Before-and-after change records
--- START ---

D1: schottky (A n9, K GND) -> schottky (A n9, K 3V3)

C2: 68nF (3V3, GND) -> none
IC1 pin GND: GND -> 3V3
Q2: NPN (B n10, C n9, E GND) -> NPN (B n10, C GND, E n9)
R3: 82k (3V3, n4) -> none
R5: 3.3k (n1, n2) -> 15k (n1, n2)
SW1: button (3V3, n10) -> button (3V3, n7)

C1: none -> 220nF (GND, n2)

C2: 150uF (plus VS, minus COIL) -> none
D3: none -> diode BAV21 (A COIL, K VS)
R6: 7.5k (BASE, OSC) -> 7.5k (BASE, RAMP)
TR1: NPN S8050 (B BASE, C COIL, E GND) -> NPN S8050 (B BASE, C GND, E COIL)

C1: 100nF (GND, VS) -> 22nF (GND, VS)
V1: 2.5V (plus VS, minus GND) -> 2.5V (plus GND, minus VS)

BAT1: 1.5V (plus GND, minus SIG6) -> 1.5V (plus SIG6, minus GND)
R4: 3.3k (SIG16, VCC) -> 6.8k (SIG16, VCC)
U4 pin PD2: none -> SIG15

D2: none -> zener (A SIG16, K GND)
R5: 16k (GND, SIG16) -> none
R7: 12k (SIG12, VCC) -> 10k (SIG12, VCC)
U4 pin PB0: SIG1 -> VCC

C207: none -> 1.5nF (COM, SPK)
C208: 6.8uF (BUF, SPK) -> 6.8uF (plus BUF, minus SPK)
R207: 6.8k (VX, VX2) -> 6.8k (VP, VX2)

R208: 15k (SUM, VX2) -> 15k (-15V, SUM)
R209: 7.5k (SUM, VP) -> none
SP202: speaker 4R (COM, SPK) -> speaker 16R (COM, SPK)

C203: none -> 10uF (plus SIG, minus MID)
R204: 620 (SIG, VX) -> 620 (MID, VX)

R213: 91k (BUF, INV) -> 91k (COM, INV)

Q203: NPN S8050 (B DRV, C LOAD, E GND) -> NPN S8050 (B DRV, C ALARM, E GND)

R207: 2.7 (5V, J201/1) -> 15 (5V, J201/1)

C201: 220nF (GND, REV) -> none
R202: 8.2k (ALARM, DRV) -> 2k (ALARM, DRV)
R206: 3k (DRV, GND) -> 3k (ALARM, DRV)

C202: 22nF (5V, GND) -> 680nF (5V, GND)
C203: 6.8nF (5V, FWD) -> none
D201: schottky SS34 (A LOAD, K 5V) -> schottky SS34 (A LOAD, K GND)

--- END ---

EXERCISE BRIEF =
If a line in the records above includes the string "ALARM", copy it.

TASK RESPONSE =
Q203: NPN S8050 (B DRV, C LOAD, E GND) -> NPN S8050 (B DRV, C ALARM, E GND)
R202: 8.2k (ALARM, DRV) -> 2k (ALARM, DRV)
R206: 3k (DRV, GND) -> 3k (ALARM, DRV)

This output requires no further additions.